Segment Open
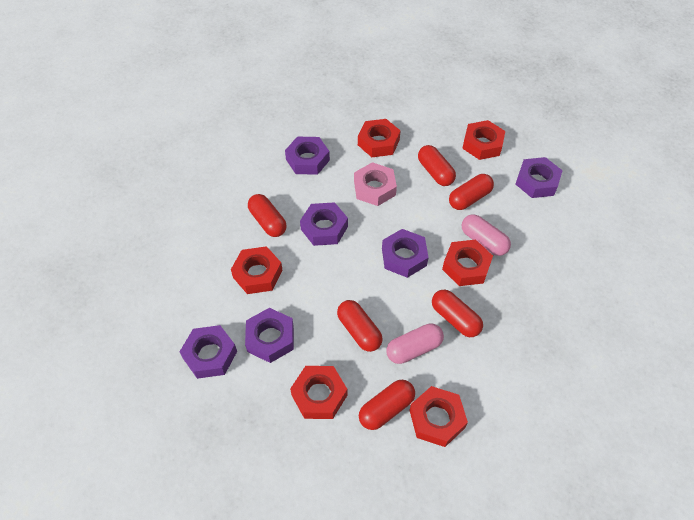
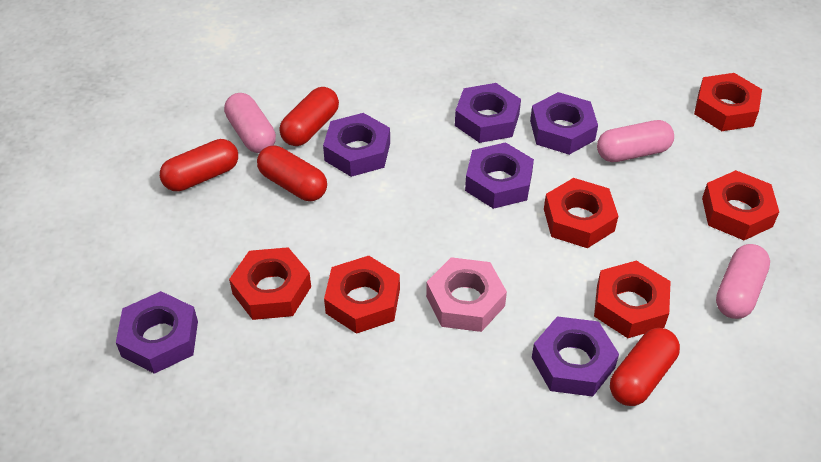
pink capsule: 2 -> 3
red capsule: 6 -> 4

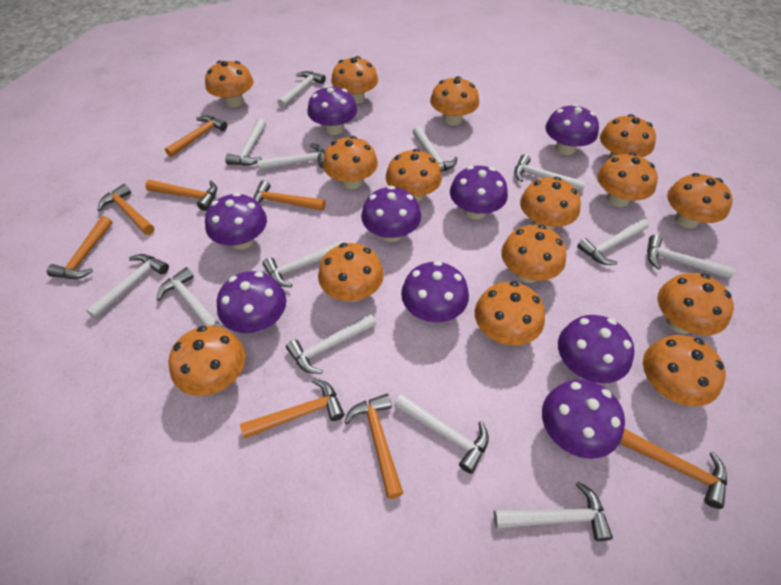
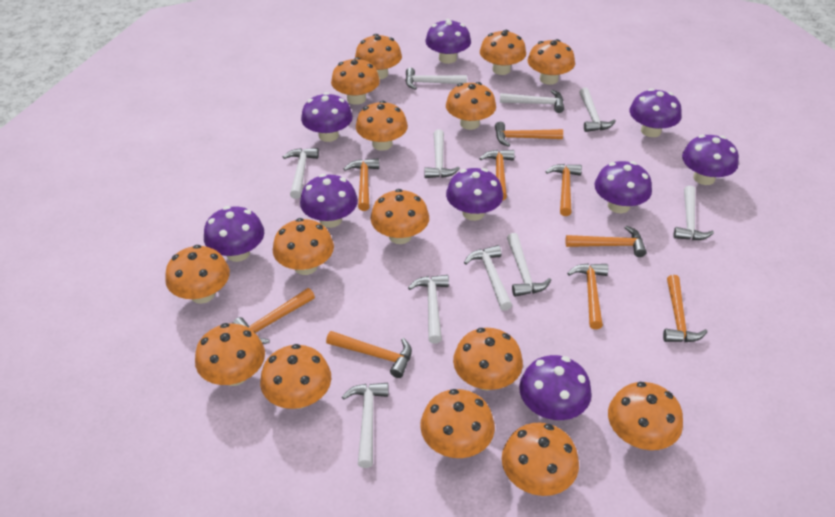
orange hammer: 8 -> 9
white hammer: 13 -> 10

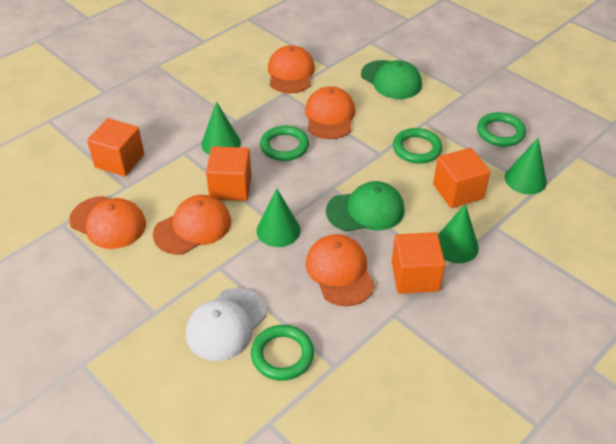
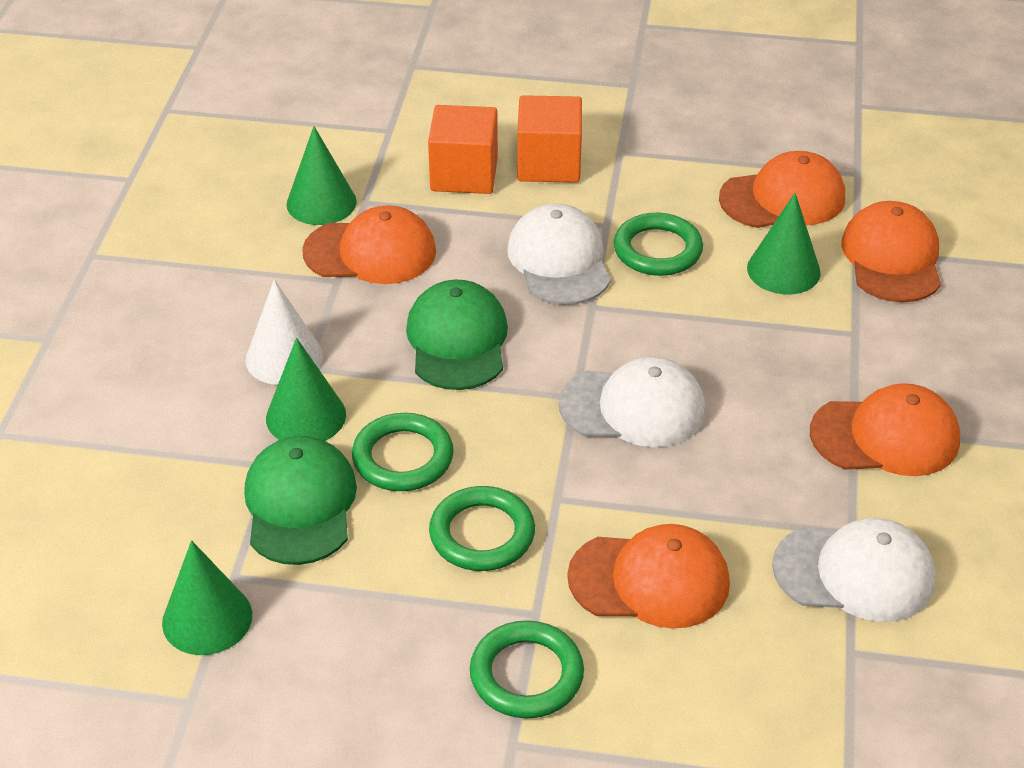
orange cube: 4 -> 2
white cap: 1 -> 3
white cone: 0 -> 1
Segment Closed
WORK REQUEST:
What is needed is a word-for-word copy of the data, minus its pictures.

TASK SOLUTION:
pink capsule: 2 -> 3
red capsule: 6 -> 4

orange hammer: 8 -> 9
white hammer: 13 -> 10

orange cube: 4 -> 2
white cap: 1 -> 3
white cone: 0 -> 1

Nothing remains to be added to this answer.